◆ **Exercise directions**
Beneath this task are records; print exactly the stretch of them from the line with "RFID pin MISO: A6 -> A1" through the line with "RFID pin MOSI: D11 -> A3", both ends included.

◆ **Data for analysis**
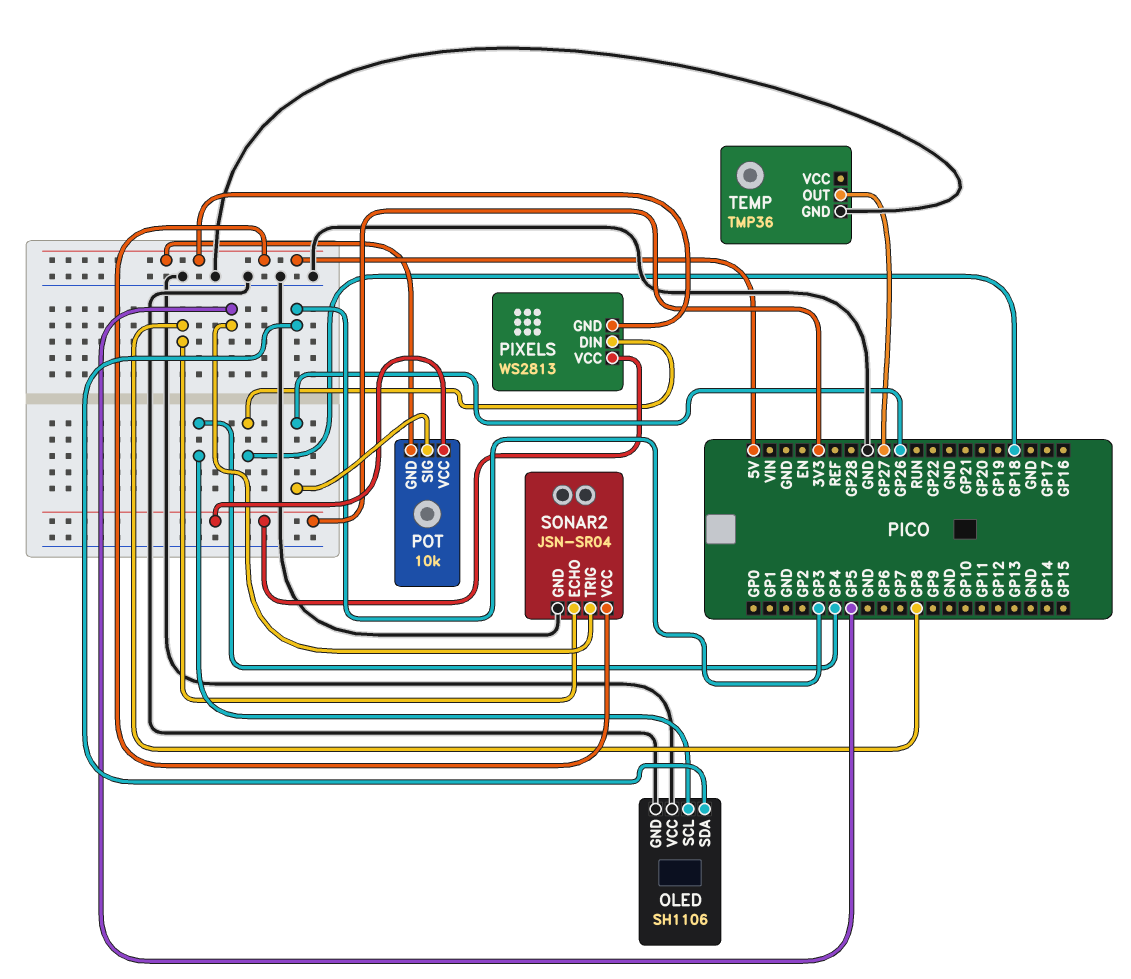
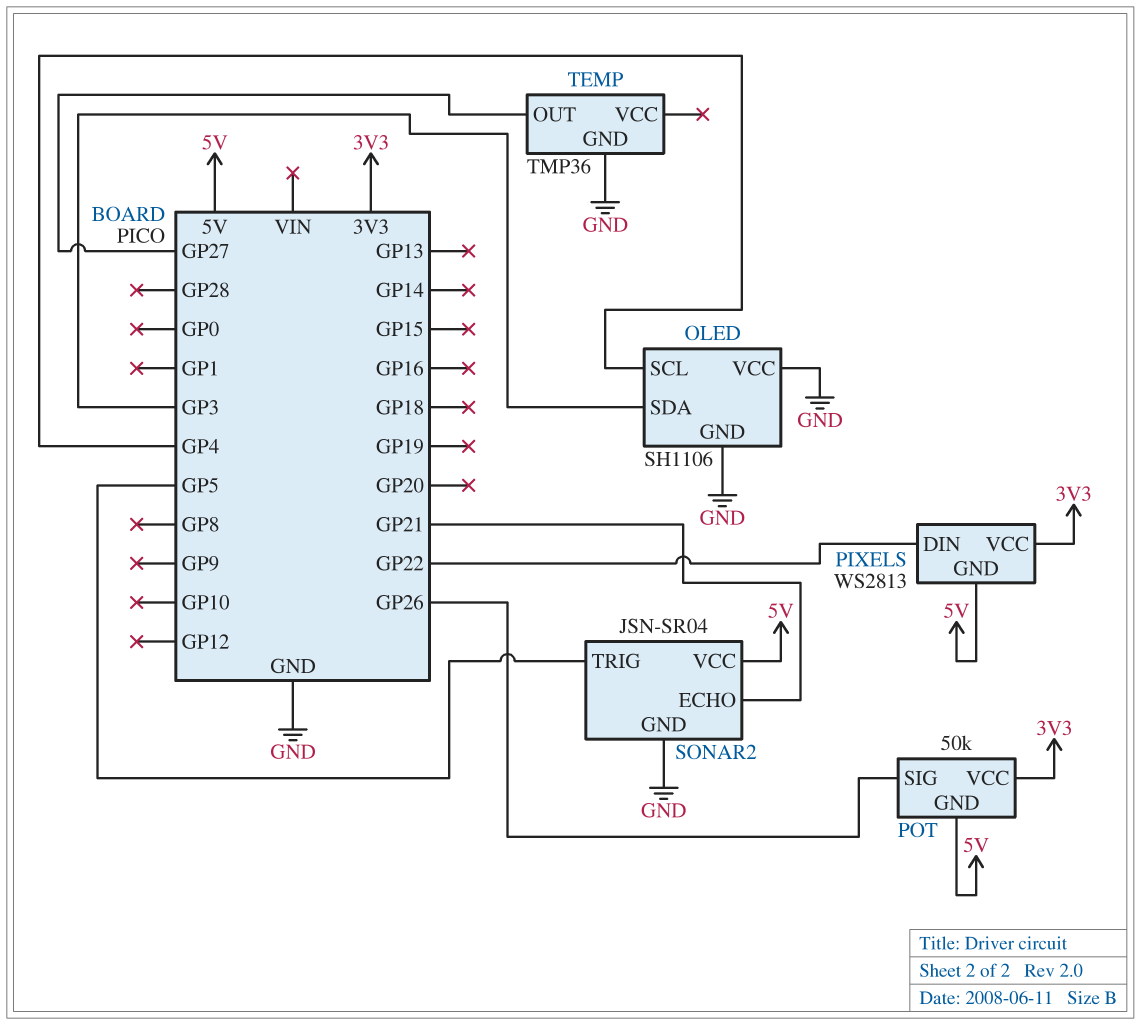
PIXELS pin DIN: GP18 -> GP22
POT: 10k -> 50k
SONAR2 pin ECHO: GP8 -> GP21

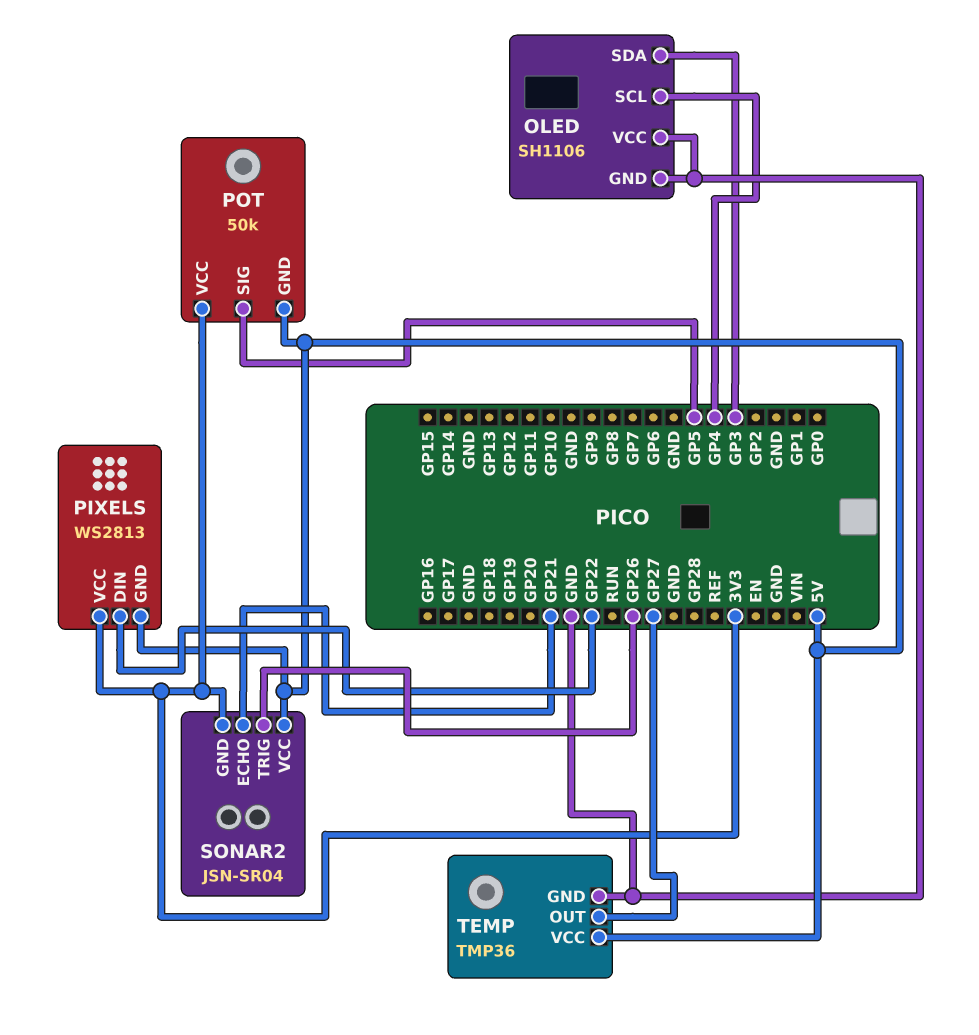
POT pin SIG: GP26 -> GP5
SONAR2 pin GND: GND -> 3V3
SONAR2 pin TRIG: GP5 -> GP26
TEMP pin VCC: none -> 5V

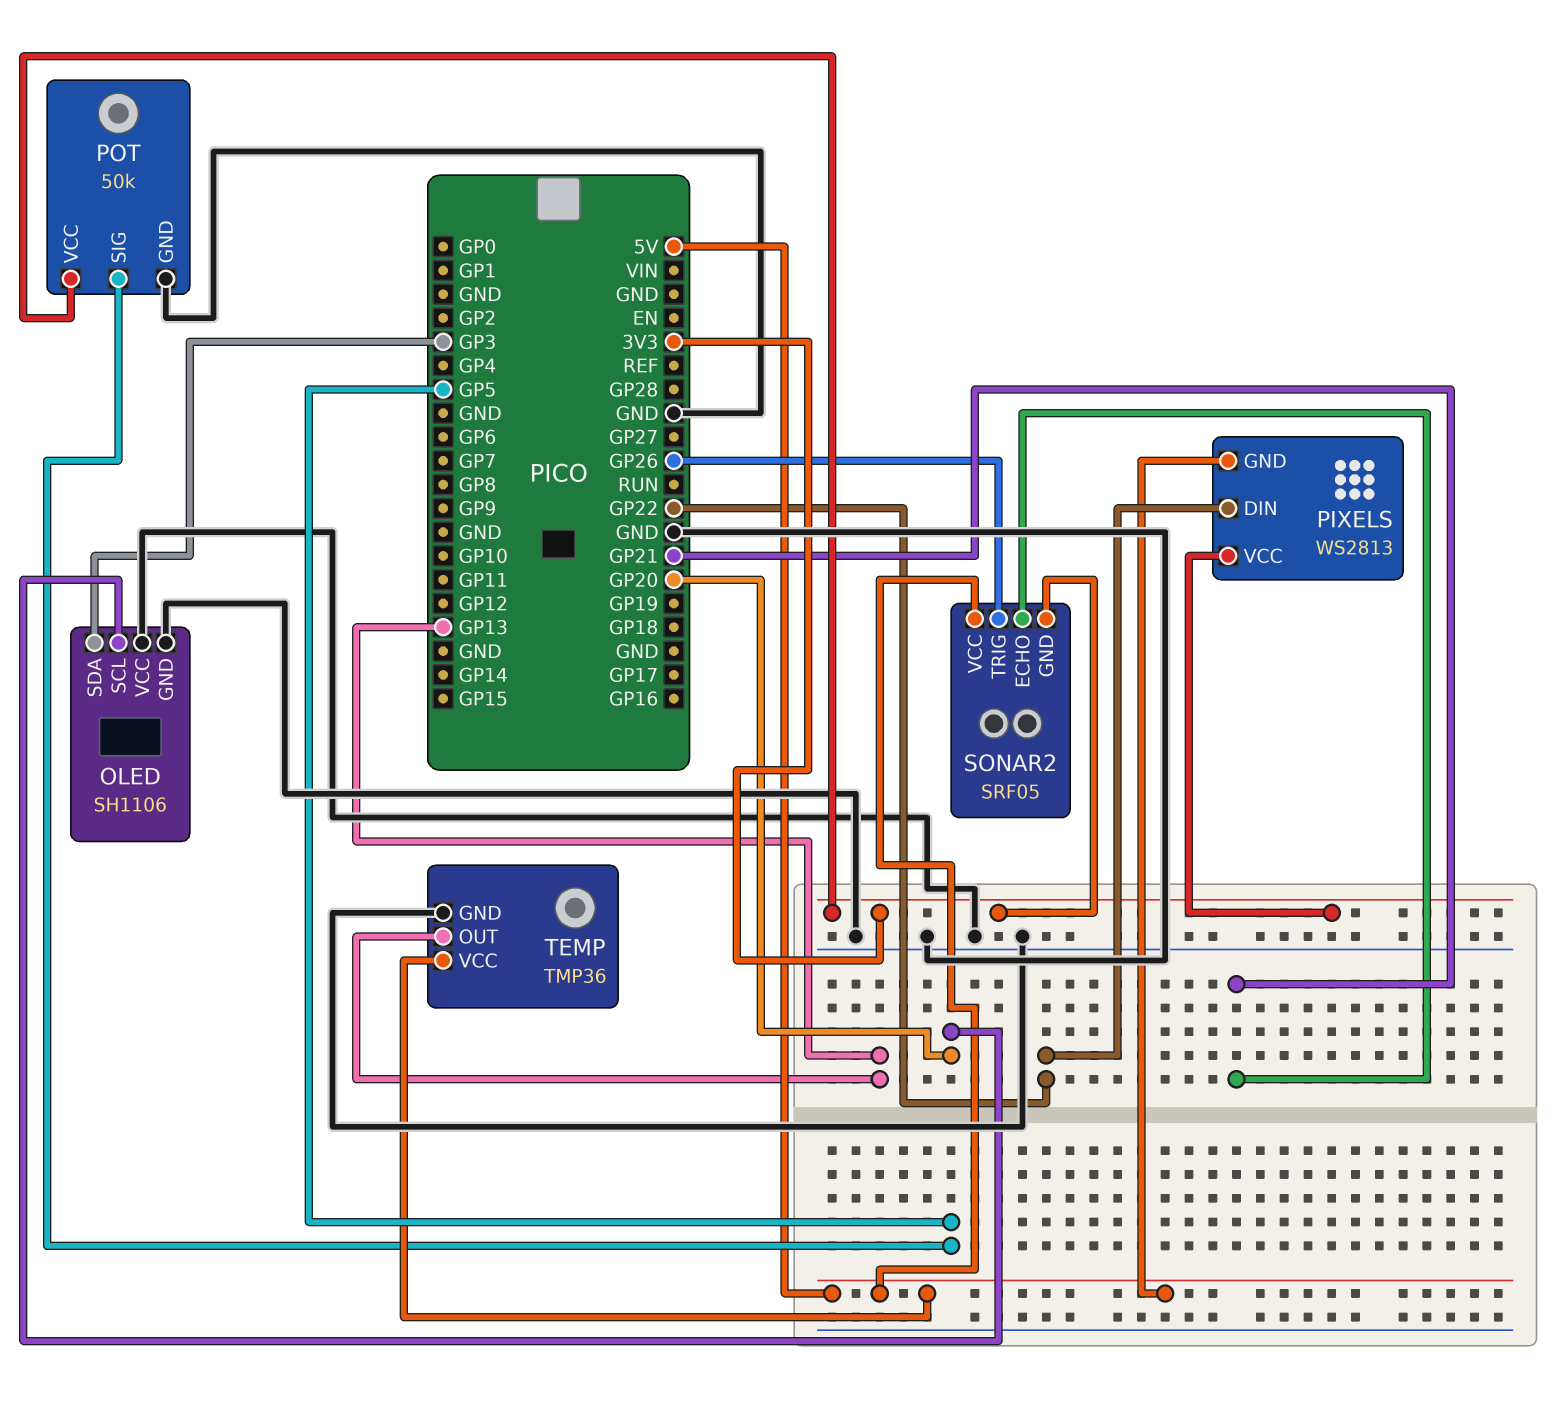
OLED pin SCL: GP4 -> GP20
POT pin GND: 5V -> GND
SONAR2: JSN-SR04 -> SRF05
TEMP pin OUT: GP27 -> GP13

---

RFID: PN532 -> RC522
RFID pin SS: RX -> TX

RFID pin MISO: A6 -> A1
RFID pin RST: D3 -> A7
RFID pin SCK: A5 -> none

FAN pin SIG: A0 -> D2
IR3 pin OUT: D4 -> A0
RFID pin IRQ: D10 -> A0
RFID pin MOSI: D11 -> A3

---

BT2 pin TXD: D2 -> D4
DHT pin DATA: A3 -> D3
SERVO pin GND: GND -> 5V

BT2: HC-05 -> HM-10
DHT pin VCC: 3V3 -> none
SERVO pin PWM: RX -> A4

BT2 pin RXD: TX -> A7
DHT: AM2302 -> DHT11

◆ **Output below**
RFID pin MISO: A6 -> A1
RFID pin RST: D3 -> A7
RFID pin SCK: A5 -> none

FAN pin SIG: A0 -> D2
IR3 pin OUT: D4 -> A0
RFID pin IRQ: D10 -> A0
RFID pin MOSI: D11 -> A3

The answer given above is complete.